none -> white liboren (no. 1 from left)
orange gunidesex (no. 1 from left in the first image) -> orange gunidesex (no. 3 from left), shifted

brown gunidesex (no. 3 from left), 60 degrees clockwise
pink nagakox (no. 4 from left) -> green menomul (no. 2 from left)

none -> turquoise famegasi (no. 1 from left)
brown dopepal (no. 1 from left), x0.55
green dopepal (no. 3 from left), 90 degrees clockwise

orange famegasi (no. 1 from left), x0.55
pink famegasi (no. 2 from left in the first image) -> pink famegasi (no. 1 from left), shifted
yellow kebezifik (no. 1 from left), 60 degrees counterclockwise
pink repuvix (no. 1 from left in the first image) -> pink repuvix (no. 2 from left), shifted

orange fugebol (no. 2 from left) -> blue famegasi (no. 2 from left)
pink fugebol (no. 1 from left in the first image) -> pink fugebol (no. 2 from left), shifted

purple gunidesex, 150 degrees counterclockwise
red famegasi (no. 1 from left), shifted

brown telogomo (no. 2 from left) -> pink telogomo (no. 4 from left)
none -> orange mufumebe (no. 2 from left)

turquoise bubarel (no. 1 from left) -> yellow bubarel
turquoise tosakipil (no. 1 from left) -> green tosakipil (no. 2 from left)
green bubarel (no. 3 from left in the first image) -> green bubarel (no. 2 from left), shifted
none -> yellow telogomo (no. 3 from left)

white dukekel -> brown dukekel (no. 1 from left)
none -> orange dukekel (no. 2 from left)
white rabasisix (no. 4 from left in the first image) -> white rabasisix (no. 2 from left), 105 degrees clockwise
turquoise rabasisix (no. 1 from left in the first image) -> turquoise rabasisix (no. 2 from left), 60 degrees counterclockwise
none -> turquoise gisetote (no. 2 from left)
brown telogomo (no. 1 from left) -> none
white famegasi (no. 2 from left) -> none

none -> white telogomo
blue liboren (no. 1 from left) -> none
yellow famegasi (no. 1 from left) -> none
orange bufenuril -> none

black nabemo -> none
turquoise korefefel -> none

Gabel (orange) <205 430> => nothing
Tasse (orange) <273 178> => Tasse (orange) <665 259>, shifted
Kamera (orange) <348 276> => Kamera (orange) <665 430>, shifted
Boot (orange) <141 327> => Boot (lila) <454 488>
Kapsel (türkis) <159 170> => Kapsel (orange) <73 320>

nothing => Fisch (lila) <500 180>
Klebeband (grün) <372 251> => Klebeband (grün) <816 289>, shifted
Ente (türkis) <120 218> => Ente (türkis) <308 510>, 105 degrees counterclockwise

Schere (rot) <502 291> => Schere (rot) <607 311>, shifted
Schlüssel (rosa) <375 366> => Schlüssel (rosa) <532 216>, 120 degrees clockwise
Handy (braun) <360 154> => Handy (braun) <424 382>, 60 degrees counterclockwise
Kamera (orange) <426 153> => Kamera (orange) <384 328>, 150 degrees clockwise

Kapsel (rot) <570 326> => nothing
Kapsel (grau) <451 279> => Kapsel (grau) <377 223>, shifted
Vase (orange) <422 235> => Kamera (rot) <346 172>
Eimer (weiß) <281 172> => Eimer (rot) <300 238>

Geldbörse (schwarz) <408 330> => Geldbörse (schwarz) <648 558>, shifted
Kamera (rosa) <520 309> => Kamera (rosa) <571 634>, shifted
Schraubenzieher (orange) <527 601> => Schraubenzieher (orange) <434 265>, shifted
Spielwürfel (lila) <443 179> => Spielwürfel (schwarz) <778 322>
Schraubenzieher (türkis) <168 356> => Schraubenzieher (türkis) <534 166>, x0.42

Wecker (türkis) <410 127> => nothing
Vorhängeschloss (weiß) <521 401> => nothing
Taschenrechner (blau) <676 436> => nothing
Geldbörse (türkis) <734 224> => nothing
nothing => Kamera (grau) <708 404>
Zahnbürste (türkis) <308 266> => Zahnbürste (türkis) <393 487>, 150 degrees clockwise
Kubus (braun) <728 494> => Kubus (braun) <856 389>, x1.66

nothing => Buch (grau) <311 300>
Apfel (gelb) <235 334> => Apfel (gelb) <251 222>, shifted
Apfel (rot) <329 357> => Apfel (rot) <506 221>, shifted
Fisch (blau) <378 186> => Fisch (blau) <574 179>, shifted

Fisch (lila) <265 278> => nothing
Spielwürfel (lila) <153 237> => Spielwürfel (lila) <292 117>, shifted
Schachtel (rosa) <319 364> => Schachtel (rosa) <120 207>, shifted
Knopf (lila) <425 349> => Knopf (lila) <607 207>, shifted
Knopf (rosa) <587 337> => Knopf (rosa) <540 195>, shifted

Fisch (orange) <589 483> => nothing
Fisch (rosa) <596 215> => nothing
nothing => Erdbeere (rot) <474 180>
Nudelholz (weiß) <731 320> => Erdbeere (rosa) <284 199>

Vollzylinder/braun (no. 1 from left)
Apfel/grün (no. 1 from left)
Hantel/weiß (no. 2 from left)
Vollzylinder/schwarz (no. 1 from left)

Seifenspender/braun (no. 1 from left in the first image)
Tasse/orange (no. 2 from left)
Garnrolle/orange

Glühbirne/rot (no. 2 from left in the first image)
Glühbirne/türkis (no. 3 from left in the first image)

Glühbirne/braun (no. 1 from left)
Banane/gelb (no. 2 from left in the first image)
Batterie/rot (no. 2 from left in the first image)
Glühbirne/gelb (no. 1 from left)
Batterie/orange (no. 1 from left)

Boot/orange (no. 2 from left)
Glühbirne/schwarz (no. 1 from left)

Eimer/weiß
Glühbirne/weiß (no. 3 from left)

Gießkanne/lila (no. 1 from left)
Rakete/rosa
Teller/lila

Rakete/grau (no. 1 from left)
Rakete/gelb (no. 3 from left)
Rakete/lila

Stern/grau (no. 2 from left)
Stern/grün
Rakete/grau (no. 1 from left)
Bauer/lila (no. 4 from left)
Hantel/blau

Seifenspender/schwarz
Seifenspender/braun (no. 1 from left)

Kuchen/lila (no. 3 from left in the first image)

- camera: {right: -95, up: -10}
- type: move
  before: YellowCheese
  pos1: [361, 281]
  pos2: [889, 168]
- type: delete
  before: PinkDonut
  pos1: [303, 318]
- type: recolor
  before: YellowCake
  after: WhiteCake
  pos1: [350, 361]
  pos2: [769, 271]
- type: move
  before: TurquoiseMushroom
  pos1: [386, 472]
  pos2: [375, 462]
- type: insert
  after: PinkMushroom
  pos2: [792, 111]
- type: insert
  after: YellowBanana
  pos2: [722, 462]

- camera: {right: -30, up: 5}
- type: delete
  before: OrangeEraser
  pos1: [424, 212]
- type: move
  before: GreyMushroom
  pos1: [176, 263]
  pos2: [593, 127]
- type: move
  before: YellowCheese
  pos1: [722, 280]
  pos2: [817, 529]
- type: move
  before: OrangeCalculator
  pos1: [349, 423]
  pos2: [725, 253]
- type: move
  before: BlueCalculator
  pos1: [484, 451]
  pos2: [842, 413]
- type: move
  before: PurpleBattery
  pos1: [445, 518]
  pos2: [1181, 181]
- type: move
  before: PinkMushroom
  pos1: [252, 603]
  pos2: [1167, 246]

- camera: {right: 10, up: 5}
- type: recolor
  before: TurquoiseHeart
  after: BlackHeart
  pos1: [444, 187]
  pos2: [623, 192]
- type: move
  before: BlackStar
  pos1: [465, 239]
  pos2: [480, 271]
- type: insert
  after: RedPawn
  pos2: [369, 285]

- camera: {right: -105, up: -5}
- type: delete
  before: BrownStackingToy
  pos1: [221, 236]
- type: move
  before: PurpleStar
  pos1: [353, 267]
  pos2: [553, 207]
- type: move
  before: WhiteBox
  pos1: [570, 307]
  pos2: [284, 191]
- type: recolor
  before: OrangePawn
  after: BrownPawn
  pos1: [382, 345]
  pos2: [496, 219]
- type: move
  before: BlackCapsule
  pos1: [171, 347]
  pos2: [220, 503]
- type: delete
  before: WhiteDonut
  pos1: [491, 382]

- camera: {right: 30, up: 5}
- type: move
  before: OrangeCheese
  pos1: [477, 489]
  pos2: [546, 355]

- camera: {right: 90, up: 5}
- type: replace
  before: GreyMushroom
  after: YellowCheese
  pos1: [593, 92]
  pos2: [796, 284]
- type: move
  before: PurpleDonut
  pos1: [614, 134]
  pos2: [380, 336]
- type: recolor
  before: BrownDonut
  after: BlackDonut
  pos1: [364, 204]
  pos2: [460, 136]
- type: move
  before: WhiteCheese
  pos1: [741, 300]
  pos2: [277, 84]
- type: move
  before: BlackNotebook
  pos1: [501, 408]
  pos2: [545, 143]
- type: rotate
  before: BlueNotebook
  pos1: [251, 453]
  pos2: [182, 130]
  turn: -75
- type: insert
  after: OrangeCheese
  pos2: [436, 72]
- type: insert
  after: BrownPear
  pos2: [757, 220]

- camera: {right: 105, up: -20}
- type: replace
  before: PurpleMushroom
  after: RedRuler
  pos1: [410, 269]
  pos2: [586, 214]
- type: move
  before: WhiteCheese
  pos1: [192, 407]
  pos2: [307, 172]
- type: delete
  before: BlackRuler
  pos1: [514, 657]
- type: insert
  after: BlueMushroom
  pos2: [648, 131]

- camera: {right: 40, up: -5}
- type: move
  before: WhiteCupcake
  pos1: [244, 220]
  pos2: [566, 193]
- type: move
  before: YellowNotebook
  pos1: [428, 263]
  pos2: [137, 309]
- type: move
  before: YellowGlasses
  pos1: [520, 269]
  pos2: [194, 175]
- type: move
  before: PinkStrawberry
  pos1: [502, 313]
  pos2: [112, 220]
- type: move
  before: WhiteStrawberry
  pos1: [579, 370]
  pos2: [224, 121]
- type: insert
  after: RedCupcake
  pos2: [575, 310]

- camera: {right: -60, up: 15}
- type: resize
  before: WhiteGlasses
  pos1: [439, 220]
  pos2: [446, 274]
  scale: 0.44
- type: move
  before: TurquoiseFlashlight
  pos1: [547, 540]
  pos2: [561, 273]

※ ※ ※

#### INSTRUCTIONS TO FOLLOW
Reproduce exactly the first line of the listing and every line after it, through the one containing "yellow kebezifik (no.". Nothing else belongs in the output.

#### TASK OUTPUT
none -> white liboren (no. 1 from left)
orange gunidesex (no. 1 from left in the first image) -> orange gunidesex (no. 3 from left), shifted

brown gunidesex (no. 3 from left), 60 degrees clockwise
pink nagakox (no. 4 from left) -> green menomul (no. 2 from left)

none -> turquoise famegasi (no. 1 from left)
brown dopepal (no. 1 from left), x0.55
green dopepal (no. 3 from left), 90 degrees clockwise

orange famegasi (no. 1 from left), x0.55
pink famegasi (no. 2 from left in the first image) -> pink famegasi (no. 1 from left), shifted
yellow kebezifik (no. 1 from left), 60 degrees counterclockwise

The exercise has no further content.